[THE PROBLEM]: Images in the data are to be skipped, while every line is restated exactly as written.

[INFORMATION PROVIDED]:
******

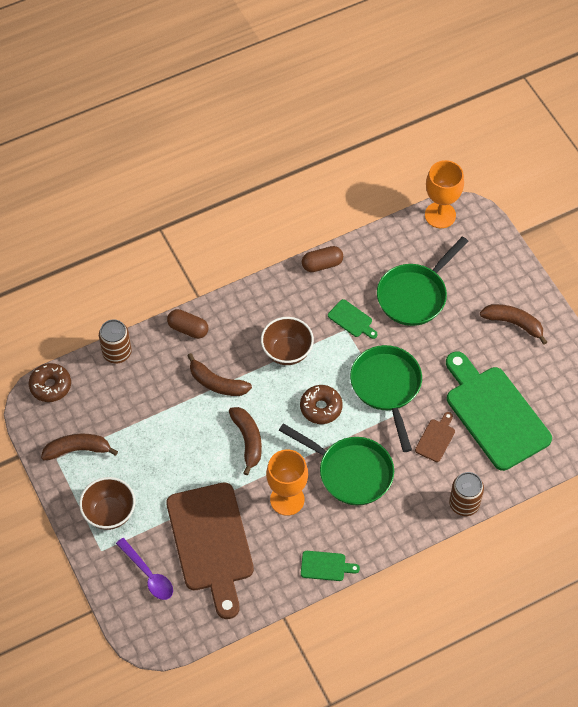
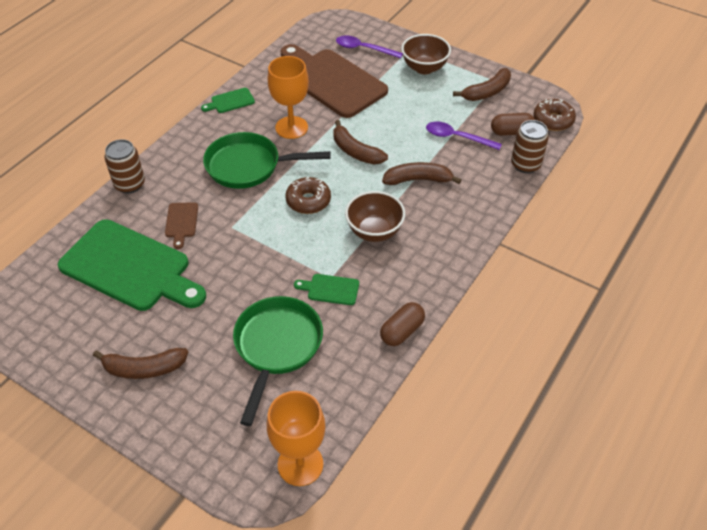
camera: 150 degrees right, 10 degrees down
brown capsule [167,309,208,339] -> brown capsule moved to [491,113,535,136]
green pan [350,345,422,452] -> none
none -> purple spoon [426,122,502,150]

******

[OUTPUT]:
camera: 150 degrees right, 10 degrees down
brown capsule [167,309,208,339] -> brown capsule moved to [491,113,535,136]
green pan [350,345,422,452] -> none
none -> purple spoon [426,122,502,150]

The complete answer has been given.